## Information
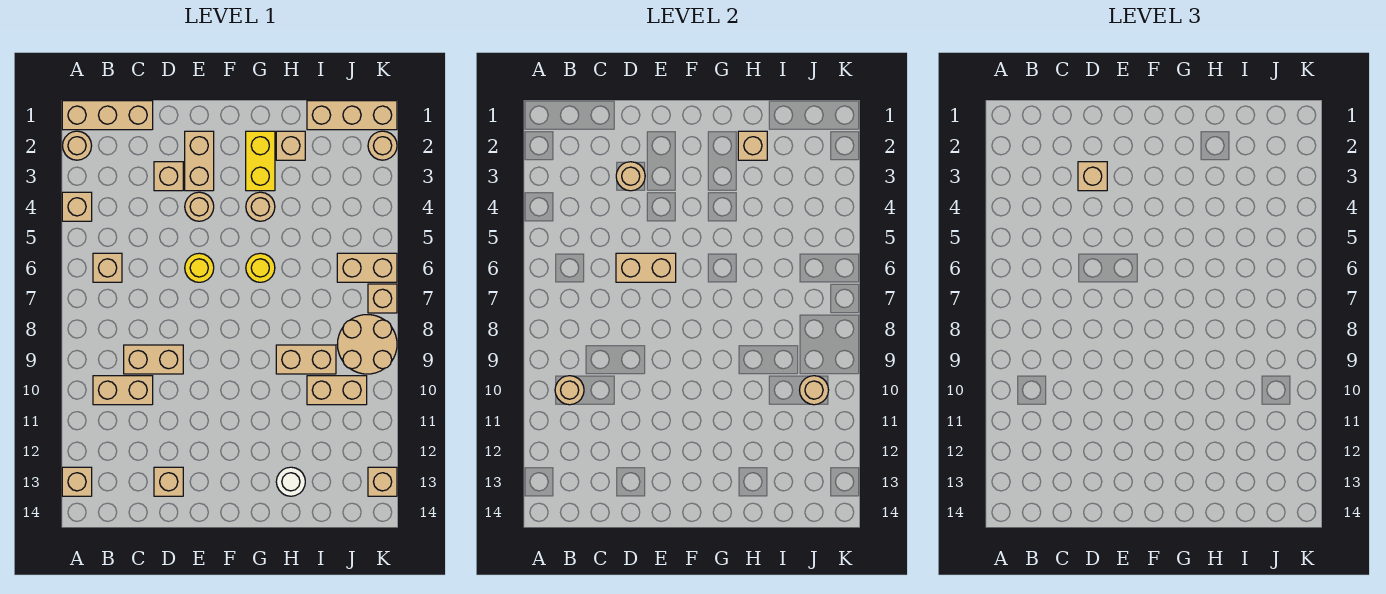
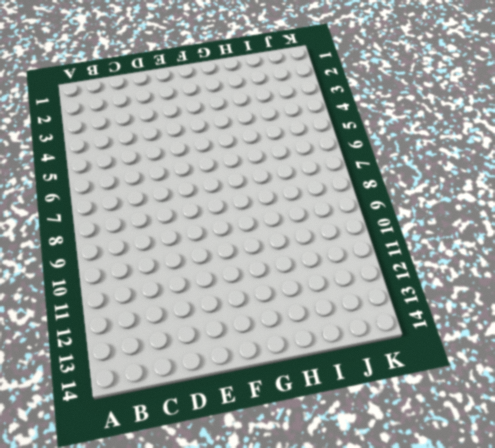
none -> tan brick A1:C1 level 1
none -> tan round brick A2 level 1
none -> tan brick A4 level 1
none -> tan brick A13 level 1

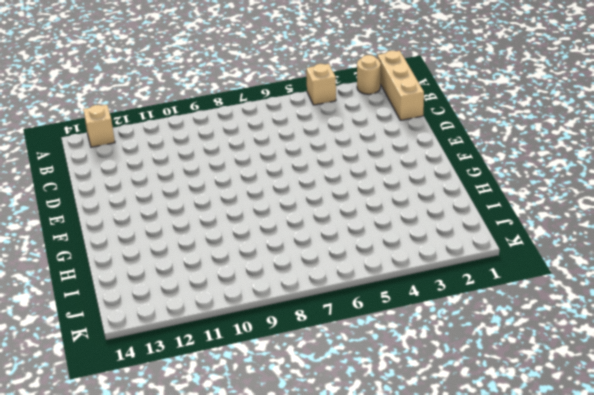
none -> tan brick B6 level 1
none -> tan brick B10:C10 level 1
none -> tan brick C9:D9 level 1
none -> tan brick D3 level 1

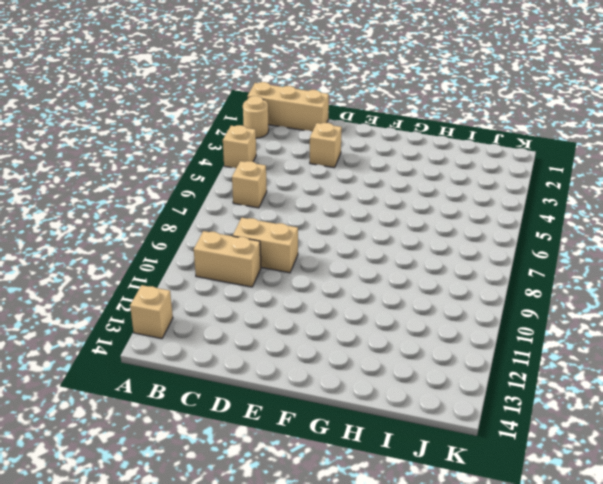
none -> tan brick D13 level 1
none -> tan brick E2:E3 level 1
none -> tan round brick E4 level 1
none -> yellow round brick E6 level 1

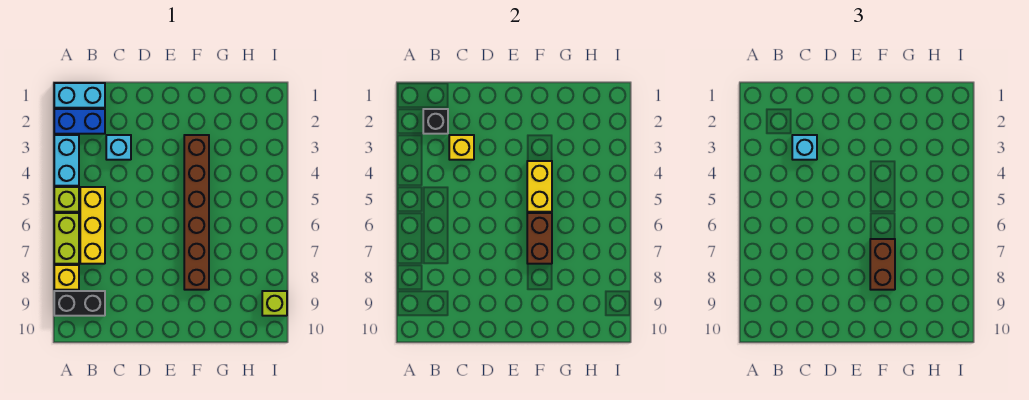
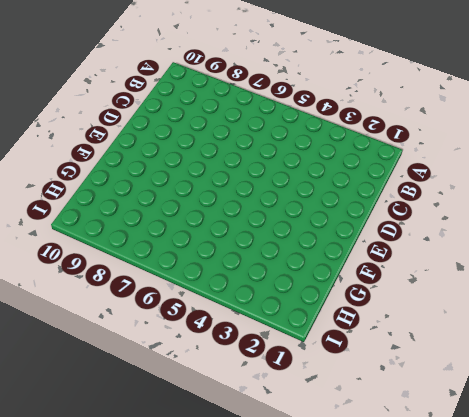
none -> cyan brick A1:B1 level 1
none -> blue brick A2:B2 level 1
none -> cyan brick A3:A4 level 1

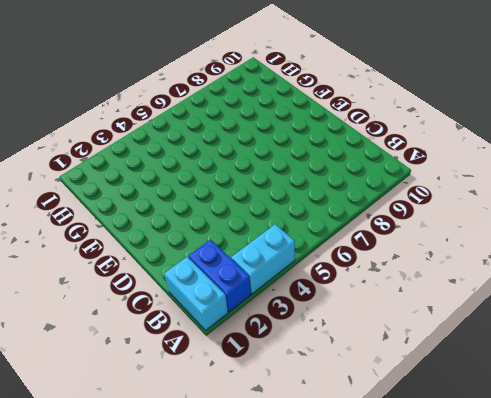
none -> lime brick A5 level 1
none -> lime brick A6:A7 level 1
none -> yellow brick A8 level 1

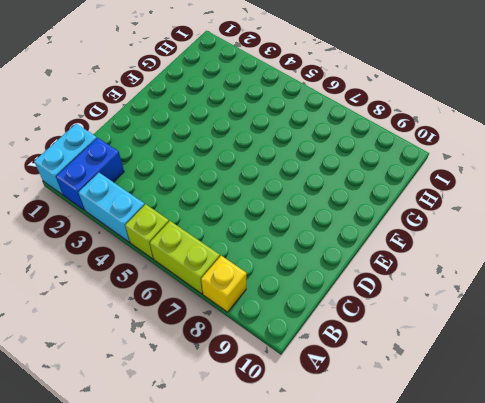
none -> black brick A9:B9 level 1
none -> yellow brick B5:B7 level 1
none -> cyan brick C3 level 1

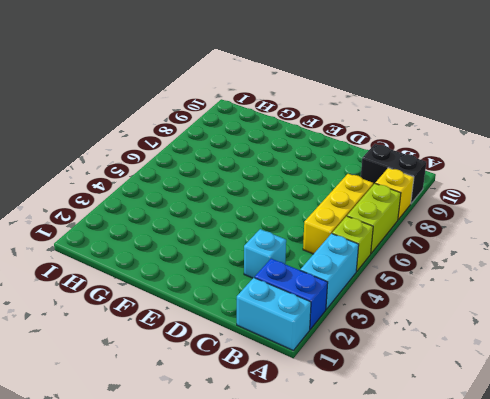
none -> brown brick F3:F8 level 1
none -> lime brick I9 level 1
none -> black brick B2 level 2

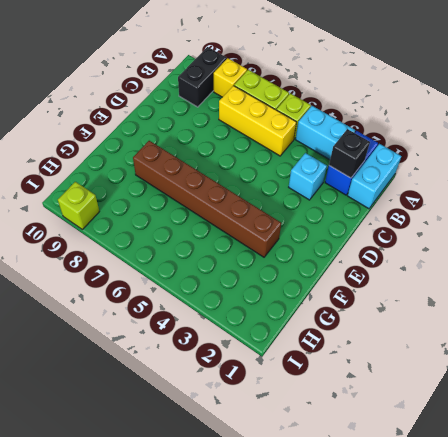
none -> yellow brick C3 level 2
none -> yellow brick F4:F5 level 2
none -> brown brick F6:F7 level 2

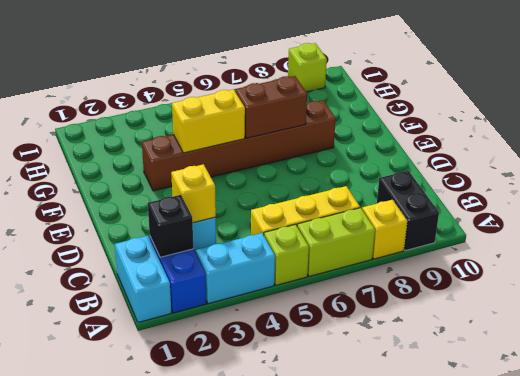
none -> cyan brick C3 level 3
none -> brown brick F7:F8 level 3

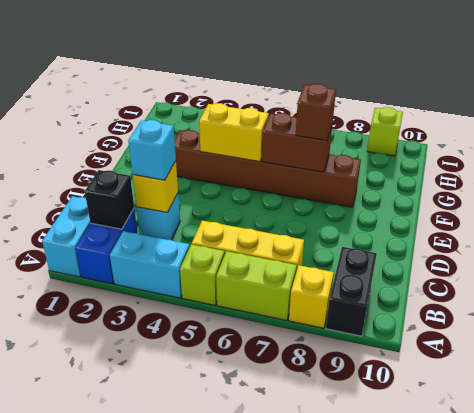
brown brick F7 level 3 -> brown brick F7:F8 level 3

## Your instructions
Reproduce each line of the records exactly, omitting any picture.

## Result of this task
none -> tan brick A1:C1 level 1
none -> tan round brick A2 level 1
none -> tan brick A4 level 1
none -> tan brick A13 level 1

none -> tan brick B6 level 1
none -> tan brick B10:C10 level 1
none -> tan brick C9:D9 level 1
none -> tan brick D3 level 1

none -> tan brick D13 level 1
none -> tan brick E2:E3 level 1
none -> tan round brick E4 level 1
none -> yellow round brick E6 level 1

none -> cyan brick A1:B1 level 1
none -> blue brick A2:B2 level 1
none -> cyan brick A3:A4 level 1

none -> lime brick A5 level 1
none -> lime brick A6:A7 level 1
none -> yellow brick A8 level 1

none -> black brick A9:B9 level 1
none -> yellow brick B5:B7 level 1
none -> cyan brick C3 level 1

none -> brown brick F3:F8 level 1
none -> lime brick I9 level 1
none -> black brick B2 level 2

none -> yellow brick C3 level 2
none -> yellow brick F4:F5 level 2
none -> brown brick F6:F7 level 2

none -> cyan brick C3 level 3
none -> brown brick F7:F8 level 3

brown brick F7 level 3 -> brown brick F7:F8 level 3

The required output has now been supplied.